REQUIREMENT - What's wanted is each entry repeated verbatim, minus its images.

AVAILABLE DATA -

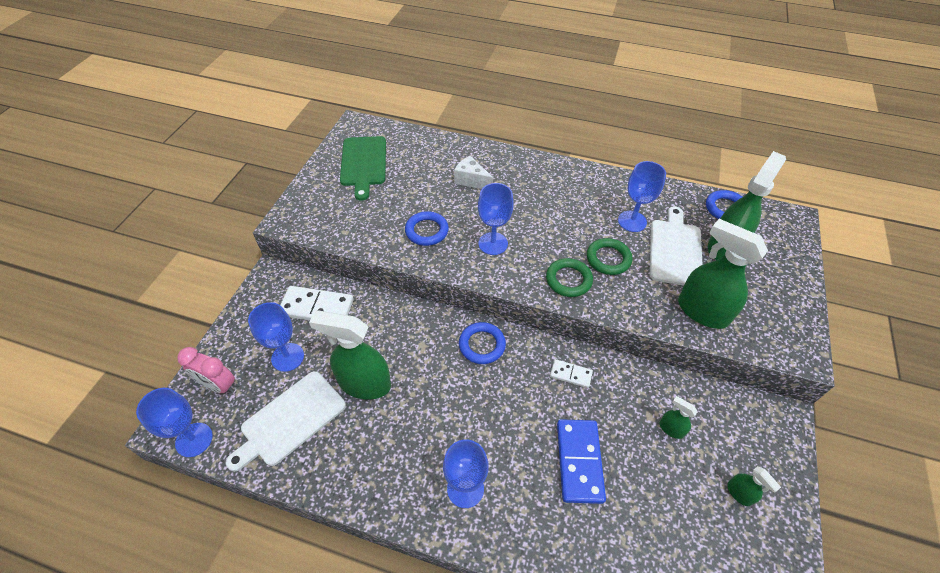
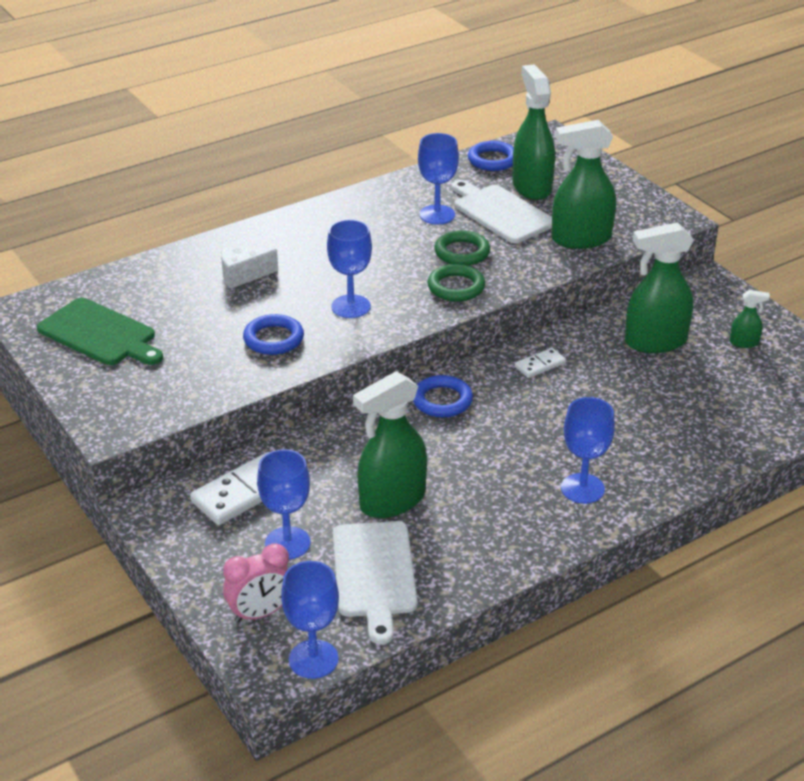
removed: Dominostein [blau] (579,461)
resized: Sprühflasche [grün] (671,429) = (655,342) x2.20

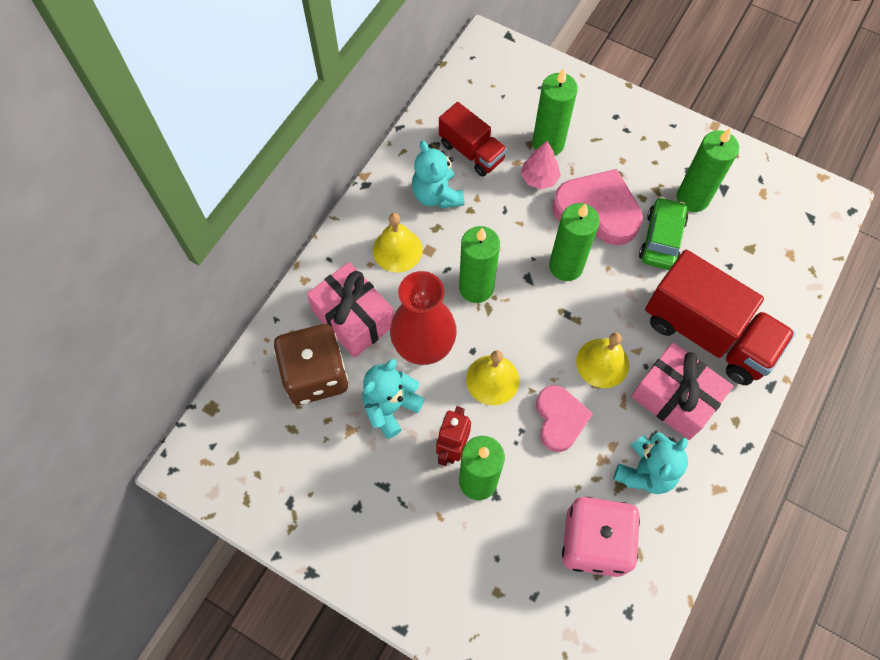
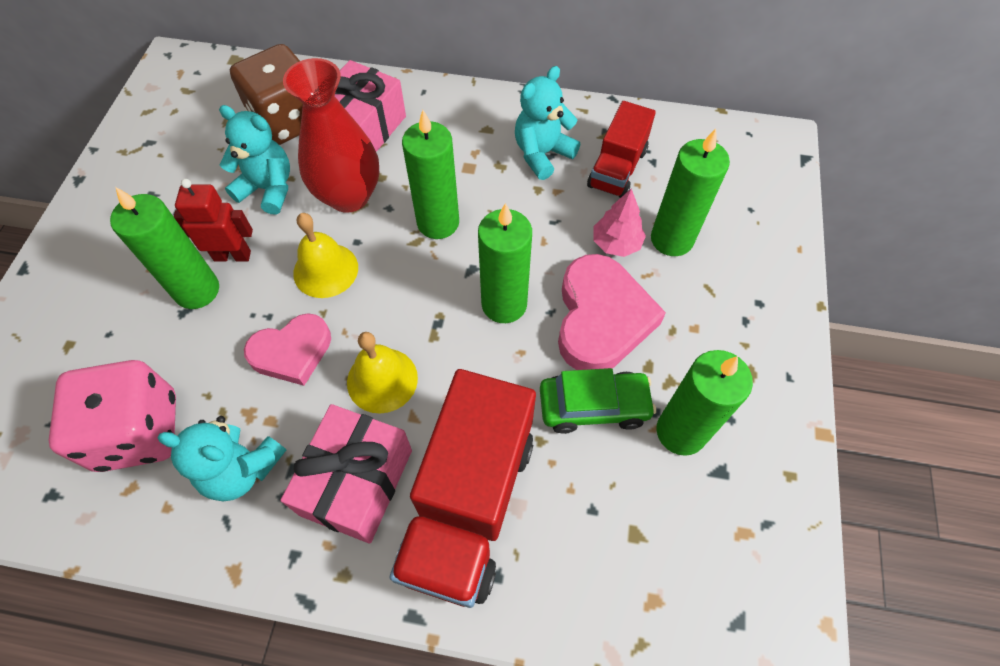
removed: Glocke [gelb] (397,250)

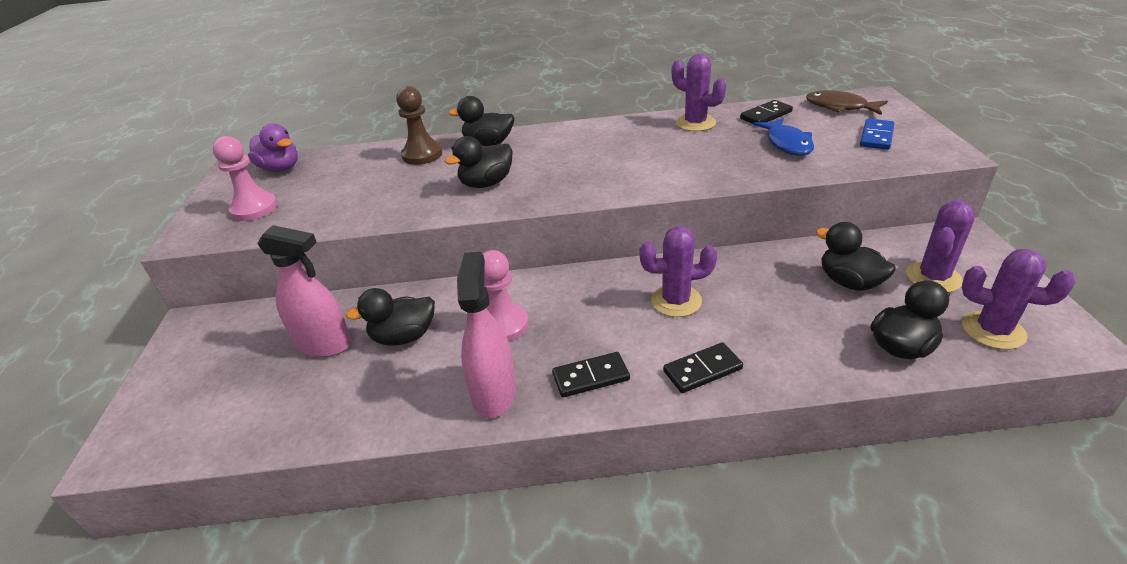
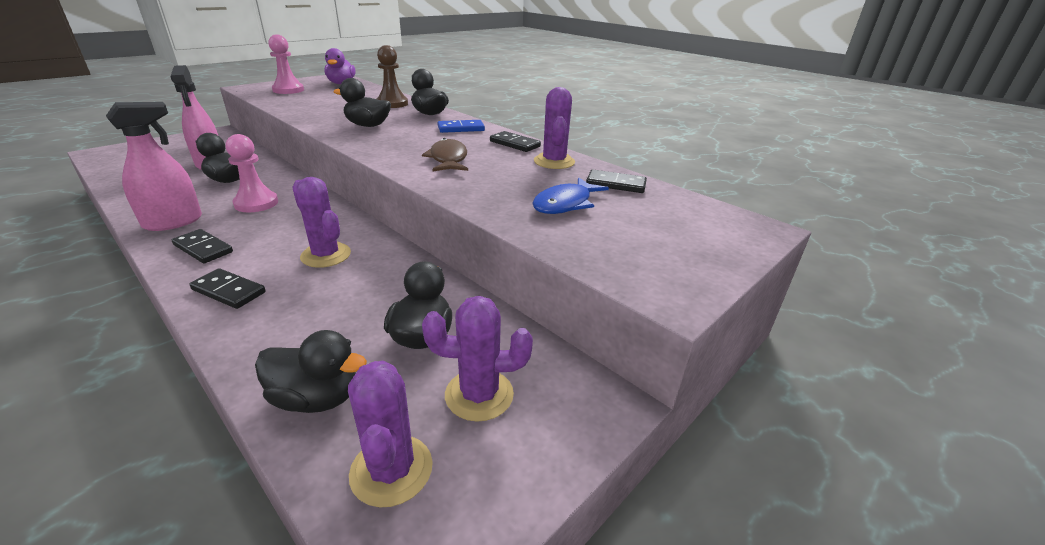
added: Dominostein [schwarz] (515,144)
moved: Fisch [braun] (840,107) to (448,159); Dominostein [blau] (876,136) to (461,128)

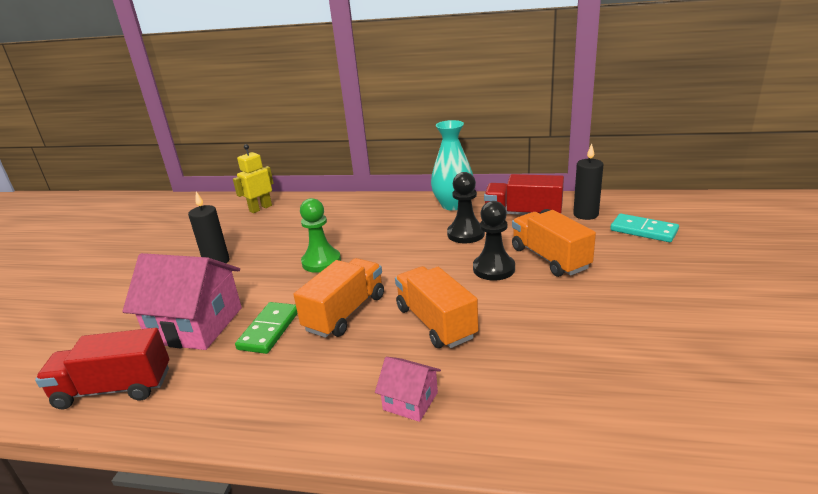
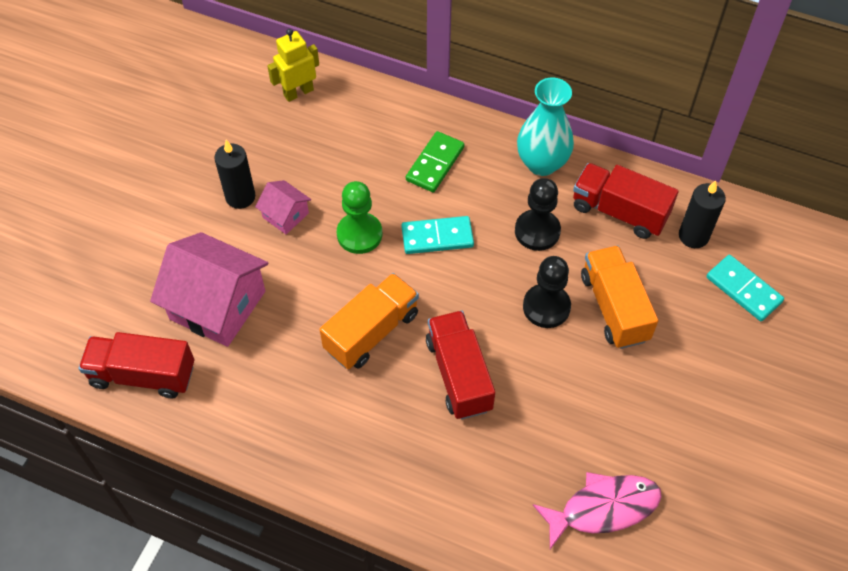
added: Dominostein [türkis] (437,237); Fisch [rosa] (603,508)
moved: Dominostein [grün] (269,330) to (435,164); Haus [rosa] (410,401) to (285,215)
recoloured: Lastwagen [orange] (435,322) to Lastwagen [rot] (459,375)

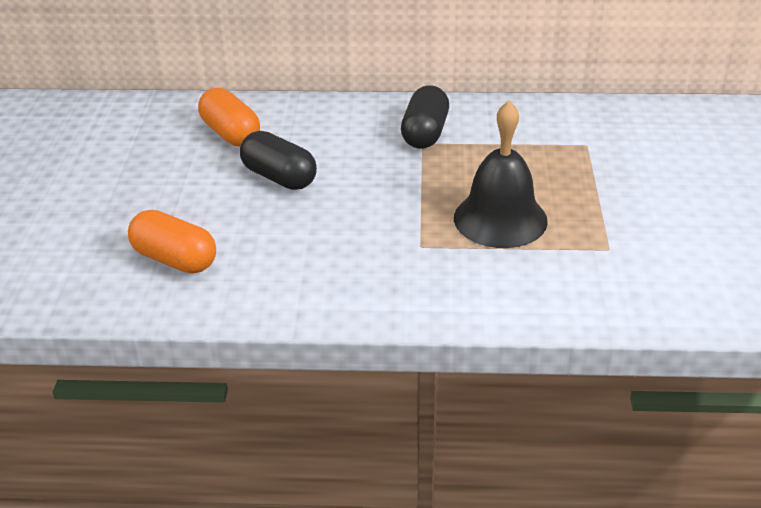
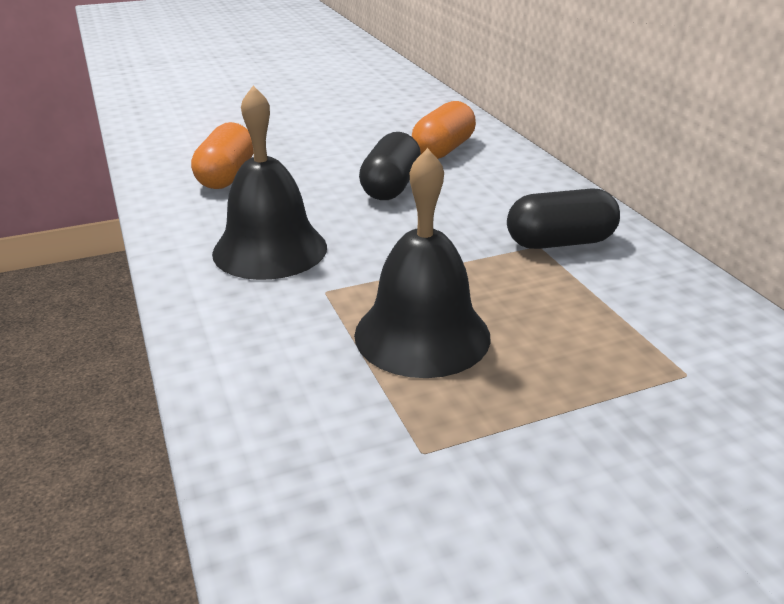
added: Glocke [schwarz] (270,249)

WRITTEN SOLUTION -
removed: Dominostein [blau] (579,461)
resized: Sprühflasche [grün] (671,429) = (655,342) x2.20

removed: Glocke [gelb] (397,250)

added: Dominostein [schwarz] (515,144)
moved: Fisch [braun] (840,107) to (448,159); Dominostein [blau] (876,136) to (461,128)

added: Dominostein [türkis] (437,237); Fisch [rosa] (603,508)
moved: Dominostein [grün] (269,330) to (435,164); Haus [rosa] (410,401) to (285,215)
recoloured: Lastwagen [orange] (435,322) to Lastwagen [rot] (459,375)

added: Glocke [schwarz] (270,249)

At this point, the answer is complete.